■ Task goal:
From start to end, write out the following data exactly, apart from its images.

■ Dataset excerpt:
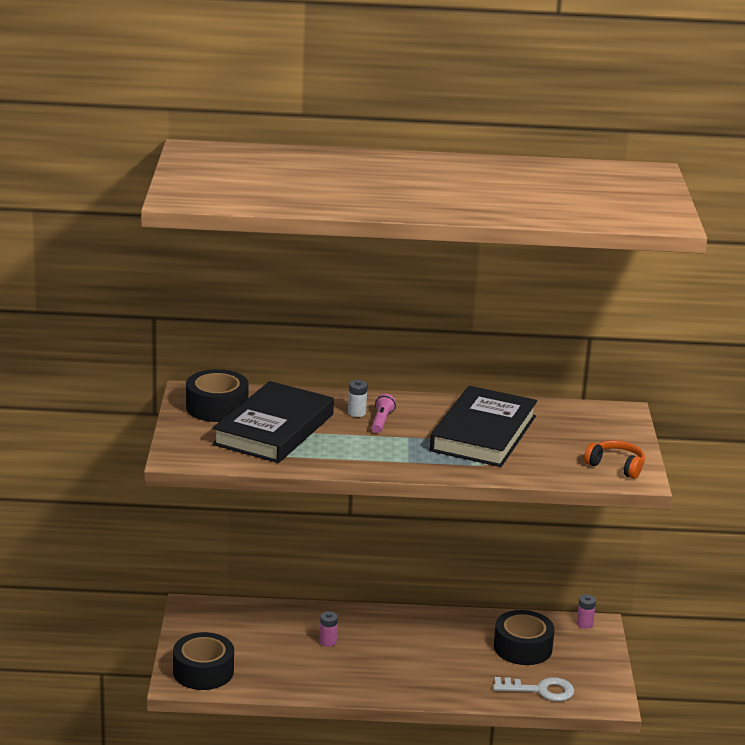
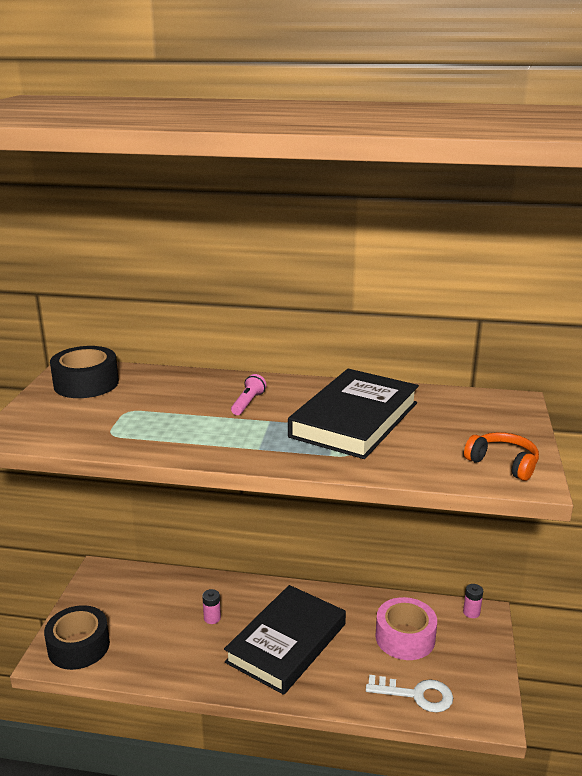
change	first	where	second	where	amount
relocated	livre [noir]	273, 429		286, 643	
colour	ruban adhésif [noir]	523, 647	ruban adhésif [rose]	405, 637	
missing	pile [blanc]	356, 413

■ Response to the exercise:
change	first	where	second	where	amount
relocated	livre [noir]	273, 429		286, 643	
colour	ruban adhésif [noir]	523, 647	ruban adhésif [rose]	405, 637	
missing	pile [blanc]	356, 413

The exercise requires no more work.